- **What is needed**: Please set down each record exactly as it appears, but leave out any pictures.

- **The data**:
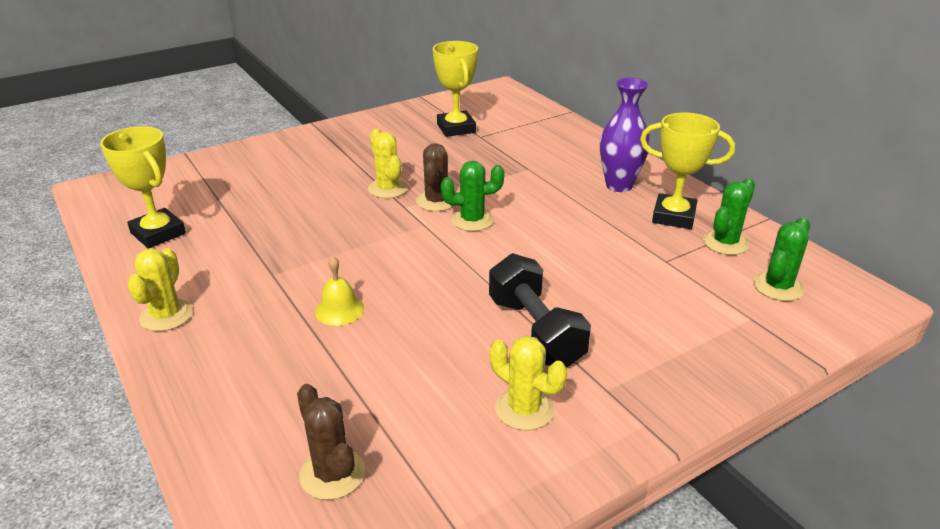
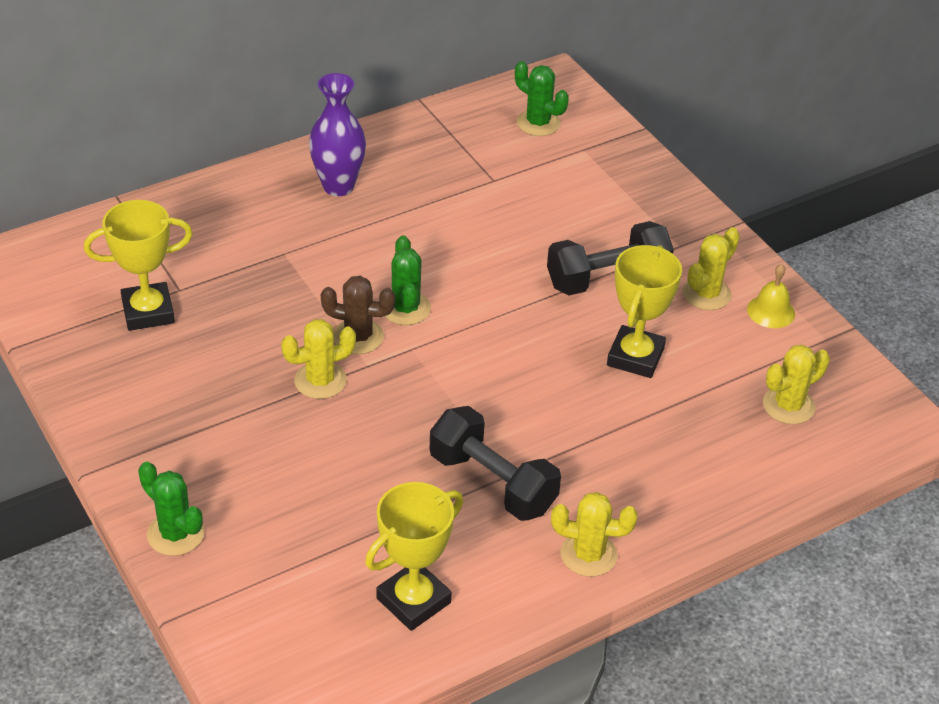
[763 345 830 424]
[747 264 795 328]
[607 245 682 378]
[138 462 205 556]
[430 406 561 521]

- **Reply to the exercise**:
[763 345 830 424]
[747 264 795 328]
[607 245 682 378]
[138 462 205 556]
[430 406 561 521]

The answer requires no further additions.